WORK ORDER>
The following data has a line with "What was the" and a line with "The second view lost the appareil photo [gris]". Write out exactly those lines and all the lines between them.

EXTRACTED MATERIAL>
* * * * * * * * *

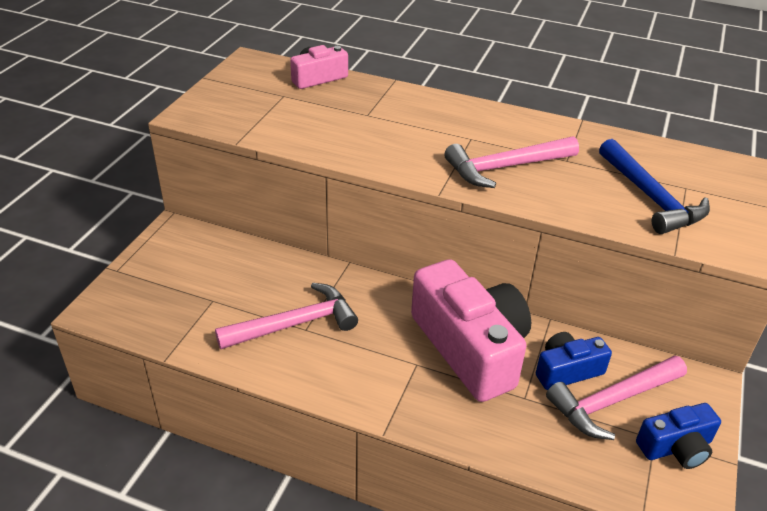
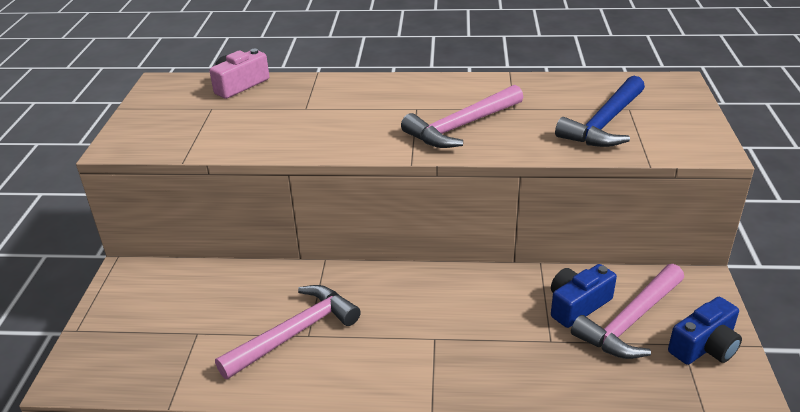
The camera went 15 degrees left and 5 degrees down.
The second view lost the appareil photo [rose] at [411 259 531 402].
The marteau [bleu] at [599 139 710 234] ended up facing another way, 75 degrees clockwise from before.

* * * * * * * * *

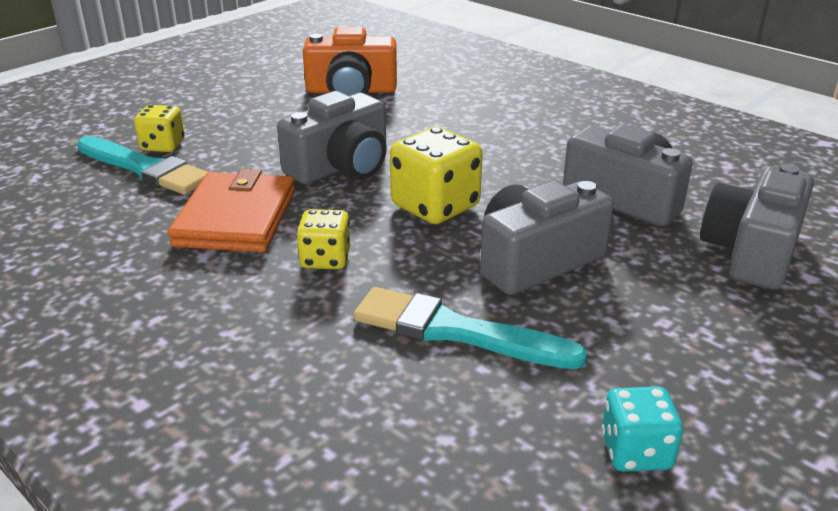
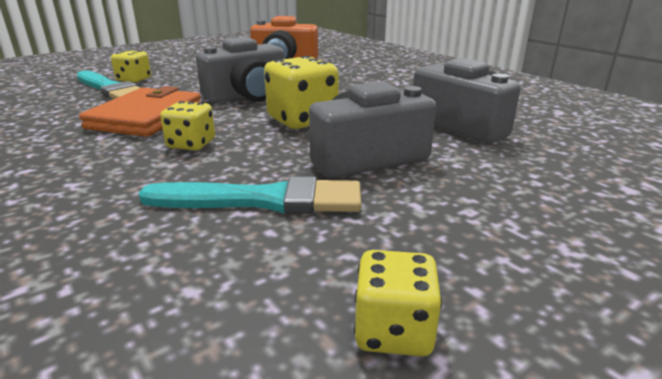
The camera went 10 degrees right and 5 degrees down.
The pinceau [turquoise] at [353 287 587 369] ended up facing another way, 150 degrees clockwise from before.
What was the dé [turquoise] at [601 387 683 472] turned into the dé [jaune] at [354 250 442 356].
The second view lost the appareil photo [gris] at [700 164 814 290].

* * * * * * * * *

SOLUTION FOR THIS EXERCISE>
What was the dé [turquoise] at [601 387 683 472] turned into the dé [jaune] at [354 250 442 356].
The second view lost the appareil photo [gris] at [700 164 814 290].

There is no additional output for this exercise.